- _What the exercise asks_
Show every line of the listing below that contains the string "tuplet".

- _Input for this task_
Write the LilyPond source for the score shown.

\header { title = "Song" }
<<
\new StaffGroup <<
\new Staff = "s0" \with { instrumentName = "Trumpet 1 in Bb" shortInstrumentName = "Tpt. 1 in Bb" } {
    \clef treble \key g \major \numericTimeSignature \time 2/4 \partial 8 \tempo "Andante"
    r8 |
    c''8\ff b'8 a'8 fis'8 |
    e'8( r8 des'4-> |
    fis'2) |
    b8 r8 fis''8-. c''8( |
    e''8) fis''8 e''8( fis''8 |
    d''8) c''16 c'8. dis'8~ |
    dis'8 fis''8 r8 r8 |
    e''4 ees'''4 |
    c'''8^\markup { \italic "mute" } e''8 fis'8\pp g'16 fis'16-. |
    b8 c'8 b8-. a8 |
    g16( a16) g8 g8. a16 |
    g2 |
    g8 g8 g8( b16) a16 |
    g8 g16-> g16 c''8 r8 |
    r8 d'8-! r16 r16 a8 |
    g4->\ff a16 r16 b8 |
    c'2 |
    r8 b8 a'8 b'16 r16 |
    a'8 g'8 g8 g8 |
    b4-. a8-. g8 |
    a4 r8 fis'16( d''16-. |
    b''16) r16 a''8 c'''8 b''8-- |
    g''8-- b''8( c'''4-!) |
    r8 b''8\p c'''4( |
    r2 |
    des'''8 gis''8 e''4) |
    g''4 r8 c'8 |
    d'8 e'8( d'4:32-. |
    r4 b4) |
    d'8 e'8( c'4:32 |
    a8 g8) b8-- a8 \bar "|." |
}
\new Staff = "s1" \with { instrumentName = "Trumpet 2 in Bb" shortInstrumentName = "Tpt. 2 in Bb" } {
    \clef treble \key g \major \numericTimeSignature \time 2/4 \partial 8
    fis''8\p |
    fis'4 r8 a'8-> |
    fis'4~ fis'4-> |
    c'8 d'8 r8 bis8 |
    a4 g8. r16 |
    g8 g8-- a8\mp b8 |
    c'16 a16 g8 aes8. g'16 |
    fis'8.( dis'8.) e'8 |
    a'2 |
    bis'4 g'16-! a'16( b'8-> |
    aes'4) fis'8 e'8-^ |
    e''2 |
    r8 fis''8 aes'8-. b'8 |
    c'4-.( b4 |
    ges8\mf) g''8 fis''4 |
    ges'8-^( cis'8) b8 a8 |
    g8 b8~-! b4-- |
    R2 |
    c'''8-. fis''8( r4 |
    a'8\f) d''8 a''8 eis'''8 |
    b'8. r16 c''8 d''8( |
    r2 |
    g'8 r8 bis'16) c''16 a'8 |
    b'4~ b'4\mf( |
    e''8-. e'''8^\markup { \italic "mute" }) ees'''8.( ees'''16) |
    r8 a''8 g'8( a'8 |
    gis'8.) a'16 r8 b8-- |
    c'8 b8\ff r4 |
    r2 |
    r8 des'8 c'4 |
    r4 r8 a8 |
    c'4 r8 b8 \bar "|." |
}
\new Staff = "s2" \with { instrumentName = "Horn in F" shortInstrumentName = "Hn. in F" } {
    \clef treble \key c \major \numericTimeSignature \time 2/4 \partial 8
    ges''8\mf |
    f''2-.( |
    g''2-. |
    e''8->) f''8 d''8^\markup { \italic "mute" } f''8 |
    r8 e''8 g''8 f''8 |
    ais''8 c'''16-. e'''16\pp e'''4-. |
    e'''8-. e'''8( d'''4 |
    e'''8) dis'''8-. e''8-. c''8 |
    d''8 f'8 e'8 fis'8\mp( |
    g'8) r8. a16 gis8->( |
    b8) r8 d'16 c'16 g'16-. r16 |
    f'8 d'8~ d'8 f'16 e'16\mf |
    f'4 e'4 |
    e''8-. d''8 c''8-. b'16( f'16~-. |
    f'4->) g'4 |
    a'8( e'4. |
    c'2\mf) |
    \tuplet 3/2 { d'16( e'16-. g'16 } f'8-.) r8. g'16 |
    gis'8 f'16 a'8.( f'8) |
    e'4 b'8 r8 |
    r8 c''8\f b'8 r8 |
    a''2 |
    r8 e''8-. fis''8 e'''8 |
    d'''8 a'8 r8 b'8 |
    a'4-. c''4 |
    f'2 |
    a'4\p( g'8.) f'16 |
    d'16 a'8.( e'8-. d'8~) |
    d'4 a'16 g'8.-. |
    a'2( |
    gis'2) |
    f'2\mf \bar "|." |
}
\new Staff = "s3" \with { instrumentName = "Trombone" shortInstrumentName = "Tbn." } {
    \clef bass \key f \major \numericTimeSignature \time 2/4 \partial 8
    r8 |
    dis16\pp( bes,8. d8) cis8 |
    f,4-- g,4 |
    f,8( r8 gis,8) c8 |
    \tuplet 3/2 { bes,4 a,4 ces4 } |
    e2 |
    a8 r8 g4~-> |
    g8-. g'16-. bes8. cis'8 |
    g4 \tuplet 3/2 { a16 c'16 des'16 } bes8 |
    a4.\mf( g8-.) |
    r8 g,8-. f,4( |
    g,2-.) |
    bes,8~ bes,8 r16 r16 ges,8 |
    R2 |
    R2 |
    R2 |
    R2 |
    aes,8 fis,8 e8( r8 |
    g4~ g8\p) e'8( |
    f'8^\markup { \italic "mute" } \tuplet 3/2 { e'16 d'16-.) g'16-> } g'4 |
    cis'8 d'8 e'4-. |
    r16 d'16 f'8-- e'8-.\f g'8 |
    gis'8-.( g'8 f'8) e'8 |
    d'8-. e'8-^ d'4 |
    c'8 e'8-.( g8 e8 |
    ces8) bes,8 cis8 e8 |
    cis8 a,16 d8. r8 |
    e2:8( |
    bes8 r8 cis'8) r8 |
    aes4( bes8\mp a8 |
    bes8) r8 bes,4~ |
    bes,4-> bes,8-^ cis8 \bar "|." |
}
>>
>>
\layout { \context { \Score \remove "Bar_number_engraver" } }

- _Solved exercise_
    \tuplet 3/2 { d'16( e'16-. g'16 } f'8-.) r8. g'16 |
    \tuplet 3/2 { bes,4 a,4 ces4 } |
    g4 \tuplet 3/2 { a16 c'16 des'16 } bes8 |
    f'8^\markup { \italic "mute" } \tuplet 3/2 { e'16 d'16-.) g'16-> } g'4 |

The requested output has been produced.